§ **The task**
From the line with "HALL pin OUT: D8 -> D1" to the final line of the records, reproduce every line exactly and only those lines.

Records from a data collection:
_ _ _

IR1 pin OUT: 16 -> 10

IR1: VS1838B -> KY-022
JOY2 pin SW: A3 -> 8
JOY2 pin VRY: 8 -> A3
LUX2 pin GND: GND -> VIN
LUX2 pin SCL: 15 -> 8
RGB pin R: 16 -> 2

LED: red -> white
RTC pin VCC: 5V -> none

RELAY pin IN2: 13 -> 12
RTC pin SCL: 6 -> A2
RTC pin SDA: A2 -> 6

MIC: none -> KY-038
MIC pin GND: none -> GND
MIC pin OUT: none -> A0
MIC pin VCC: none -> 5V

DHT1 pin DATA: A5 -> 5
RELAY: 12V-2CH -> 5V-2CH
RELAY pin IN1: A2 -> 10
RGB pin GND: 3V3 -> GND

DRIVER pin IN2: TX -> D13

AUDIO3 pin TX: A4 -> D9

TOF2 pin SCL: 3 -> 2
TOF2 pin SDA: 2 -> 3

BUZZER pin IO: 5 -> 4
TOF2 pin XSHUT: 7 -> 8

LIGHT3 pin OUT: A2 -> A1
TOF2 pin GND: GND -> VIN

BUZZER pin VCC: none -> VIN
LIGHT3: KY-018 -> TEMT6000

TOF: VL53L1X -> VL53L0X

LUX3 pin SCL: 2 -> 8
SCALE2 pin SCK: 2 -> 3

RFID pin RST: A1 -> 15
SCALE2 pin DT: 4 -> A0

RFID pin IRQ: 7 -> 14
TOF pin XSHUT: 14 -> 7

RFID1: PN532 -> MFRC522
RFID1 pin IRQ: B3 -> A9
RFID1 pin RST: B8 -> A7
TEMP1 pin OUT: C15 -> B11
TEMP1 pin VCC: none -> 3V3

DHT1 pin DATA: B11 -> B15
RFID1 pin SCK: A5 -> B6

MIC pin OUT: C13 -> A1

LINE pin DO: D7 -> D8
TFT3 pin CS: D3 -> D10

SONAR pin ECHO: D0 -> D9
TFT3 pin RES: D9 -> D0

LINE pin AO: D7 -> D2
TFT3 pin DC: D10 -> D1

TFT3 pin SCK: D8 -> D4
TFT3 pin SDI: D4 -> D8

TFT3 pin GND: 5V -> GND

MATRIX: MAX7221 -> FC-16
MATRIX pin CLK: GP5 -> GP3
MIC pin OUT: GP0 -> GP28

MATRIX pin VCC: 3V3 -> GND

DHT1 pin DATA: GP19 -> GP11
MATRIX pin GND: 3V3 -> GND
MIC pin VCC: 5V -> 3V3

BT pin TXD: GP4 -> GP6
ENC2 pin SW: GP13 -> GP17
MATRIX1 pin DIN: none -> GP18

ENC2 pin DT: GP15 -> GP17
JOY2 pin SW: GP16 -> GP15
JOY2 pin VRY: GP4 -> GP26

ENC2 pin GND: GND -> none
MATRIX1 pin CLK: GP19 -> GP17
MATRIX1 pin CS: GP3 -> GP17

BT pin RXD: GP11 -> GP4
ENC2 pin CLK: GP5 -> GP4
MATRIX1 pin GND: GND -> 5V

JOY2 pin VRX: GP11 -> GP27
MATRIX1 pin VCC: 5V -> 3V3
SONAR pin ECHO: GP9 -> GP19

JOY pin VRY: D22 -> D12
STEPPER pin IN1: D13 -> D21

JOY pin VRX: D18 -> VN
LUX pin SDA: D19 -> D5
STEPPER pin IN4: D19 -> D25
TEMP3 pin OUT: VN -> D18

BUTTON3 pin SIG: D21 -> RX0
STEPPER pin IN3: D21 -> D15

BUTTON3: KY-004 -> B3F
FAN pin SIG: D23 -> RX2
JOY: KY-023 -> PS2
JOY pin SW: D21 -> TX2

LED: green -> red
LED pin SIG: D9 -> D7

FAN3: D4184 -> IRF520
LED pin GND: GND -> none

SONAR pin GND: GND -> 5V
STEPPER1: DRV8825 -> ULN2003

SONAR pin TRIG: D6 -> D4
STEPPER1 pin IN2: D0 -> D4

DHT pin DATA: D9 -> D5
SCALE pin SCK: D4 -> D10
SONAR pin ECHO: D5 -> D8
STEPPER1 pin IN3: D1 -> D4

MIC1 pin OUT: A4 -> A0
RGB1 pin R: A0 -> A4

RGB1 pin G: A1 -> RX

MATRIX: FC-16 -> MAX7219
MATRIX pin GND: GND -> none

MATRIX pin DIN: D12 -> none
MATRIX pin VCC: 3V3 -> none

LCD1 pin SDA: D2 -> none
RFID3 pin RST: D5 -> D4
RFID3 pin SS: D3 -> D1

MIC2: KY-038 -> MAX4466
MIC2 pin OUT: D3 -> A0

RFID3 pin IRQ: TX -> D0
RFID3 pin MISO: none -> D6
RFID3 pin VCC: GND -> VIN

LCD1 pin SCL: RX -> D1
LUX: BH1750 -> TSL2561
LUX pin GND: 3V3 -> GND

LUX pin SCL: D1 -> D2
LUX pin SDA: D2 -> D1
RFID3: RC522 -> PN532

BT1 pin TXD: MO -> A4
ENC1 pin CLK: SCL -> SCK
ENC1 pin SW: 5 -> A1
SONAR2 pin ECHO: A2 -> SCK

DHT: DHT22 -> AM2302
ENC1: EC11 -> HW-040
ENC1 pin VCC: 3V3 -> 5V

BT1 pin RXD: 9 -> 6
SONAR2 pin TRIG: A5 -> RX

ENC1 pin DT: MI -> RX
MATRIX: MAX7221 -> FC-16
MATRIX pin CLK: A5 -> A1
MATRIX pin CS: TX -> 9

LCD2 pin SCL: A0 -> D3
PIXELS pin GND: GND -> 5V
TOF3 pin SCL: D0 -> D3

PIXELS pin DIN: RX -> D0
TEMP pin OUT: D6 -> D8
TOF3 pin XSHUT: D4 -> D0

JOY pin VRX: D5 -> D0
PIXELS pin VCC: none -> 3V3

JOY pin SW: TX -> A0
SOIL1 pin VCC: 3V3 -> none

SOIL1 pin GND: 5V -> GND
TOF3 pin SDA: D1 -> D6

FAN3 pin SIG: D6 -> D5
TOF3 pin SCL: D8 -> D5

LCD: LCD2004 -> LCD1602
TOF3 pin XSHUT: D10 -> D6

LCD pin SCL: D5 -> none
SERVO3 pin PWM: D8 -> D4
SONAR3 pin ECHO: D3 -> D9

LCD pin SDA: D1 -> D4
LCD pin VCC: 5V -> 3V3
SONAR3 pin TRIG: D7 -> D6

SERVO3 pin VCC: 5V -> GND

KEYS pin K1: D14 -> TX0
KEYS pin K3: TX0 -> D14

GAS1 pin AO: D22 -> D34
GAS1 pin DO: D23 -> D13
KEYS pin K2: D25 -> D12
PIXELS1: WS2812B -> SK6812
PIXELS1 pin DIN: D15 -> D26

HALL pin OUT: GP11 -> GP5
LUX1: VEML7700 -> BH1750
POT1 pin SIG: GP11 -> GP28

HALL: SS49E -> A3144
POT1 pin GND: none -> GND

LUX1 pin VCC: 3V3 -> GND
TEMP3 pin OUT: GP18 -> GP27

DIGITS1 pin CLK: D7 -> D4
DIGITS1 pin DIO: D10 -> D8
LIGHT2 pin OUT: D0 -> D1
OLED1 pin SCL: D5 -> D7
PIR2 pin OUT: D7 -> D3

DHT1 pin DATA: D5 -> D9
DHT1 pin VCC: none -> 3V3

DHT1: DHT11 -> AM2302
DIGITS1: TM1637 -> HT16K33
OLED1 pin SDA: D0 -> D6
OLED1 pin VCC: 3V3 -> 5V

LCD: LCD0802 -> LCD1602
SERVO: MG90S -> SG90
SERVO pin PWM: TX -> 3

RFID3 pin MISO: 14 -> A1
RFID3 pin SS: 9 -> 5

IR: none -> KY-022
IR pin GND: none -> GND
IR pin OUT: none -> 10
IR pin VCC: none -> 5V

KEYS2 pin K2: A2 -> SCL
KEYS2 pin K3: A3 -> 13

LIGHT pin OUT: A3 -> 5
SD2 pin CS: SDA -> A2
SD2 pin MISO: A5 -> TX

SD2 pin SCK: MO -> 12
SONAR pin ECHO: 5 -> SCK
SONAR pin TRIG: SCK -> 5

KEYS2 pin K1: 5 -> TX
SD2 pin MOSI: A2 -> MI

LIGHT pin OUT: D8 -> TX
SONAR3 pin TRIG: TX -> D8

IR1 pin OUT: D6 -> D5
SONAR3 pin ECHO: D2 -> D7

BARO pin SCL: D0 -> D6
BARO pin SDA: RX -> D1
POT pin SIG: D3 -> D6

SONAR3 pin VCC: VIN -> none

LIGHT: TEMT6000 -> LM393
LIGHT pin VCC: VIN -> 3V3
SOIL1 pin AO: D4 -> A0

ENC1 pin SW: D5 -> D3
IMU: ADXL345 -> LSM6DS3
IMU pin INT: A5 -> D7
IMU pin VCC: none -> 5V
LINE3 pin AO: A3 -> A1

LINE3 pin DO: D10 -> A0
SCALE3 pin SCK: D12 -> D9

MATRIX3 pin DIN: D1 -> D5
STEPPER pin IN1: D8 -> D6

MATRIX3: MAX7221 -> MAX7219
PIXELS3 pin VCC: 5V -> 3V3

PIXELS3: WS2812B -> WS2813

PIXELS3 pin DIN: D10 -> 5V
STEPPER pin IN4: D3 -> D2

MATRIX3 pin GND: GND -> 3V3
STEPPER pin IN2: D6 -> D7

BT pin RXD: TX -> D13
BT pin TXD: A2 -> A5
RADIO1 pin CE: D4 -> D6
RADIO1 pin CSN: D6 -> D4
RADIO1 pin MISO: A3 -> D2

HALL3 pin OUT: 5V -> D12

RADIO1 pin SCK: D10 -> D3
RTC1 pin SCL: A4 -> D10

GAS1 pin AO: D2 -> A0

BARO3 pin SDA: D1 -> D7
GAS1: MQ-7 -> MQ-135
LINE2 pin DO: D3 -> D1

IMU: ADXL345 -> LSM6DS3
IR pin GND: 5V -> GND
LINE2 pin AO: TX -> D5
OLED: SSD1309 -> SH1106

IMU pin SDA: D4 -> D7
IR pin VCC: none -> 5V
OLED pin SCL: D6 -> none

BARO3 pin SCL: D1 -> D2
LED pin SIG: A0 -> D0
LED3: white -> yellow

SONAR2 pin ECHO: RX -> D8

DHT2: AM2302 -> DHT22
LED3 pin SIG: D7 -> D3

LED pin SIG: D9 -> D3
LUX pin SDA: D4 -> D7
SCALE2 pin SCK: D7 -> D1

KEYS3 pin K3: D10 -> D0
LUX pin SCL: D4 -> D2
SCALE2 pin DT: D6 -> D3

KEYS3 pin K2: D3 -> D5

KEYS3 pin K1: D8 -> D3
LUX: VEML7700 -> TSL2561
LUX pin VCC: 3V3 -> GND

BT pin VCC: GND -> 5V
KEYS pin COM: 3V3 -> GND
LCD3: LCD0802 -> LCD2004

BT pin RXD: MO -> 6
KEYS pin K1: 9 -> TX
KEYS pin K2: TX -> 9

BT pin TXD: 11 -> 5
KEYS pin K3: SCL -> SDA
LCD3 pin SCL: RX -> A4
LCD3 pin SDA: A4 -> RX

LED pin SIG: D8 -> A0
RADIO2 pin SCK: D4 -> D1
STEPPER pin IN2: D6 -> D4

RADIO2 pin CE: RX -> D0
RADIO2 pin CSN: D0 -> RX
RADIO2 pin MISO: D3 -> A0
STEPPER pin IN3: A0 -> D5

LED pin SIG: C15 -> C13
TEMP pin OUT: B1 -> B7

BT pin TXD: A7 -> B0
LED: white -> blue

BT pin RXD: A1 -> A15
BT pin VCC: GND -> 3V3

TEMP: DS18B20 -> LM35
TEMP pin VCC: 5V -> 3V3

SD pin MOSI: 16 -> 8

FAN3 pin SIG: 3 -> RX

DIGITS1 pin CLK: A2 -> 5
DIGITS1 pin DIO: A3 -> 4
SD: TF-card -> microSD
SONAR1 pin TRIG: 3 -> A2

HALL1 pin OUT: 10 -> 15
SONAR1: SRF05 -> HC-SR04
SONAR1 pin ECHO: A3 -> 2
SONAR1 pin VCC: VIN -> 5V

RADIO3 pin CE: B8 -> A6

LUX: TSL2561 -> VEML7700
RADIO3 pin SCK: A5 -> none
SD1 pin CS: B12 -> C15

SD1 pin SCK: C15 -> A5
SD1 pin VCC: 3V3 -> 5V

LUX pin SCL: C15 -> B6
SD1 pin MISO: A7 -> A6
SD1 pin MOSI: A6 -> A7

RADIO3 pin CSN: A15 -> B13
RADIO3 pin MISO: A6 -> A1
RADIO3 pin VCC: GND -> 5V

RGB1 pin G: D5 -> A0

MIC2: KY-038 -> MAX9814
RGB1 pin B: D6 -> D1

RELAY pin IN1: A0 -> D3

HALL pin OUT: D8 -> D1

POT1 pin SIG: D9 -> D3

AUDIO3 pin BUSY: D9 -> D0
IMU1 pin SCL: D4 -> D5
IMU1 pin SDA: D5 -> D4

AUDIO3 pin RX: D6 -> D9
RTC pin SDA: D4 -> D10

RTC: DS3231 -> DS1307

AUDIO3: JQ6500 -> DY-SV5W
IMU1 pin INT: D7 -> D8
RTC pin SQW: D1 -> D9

_ _ _

§ **Solved exercise**
HALL pin OUT: D8 -> D1

POT1 pin SIG: D9 -> D3

AUDIO3 pin BUSY: D9 -> D0
IMU1 pin SCL: D4 -> D5
IMU1 pin SDA: D5 -> D4

AUDIO3 pin RX: D6 -> D9
RTC pin SDA: D4 -> D10

RTC: DS3231 -> DS1307

AUDIO3: JQ6500 -> DY-SV5W
IMU1 pin INT: D7 -> D8
RTC pin SQW: D1 -> D9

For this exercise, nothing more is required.